■ Given data:
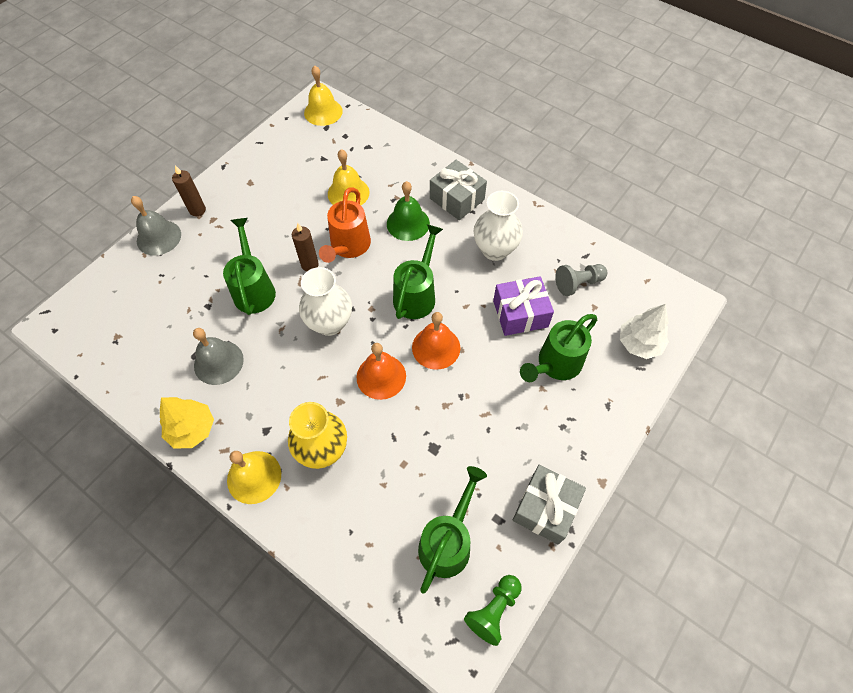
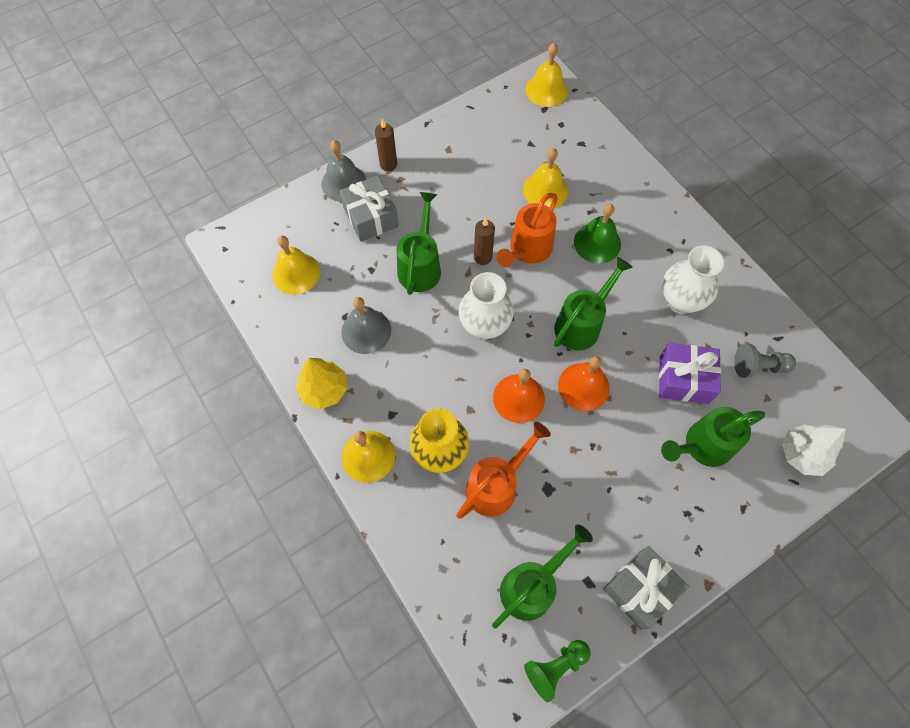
camera: 20 degrees right, 5 degrees up
(133, 331) = (296, 273): none -> yellow bell
(385, 461) = (497, 485): none -> orange watering can
(457, 199) = (658, 231): grey gift -> grey gift (371, 217)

■ What you should do:
Lines with "none" in the listing above: count them and give the total, nothing else.

■ Task answer:
2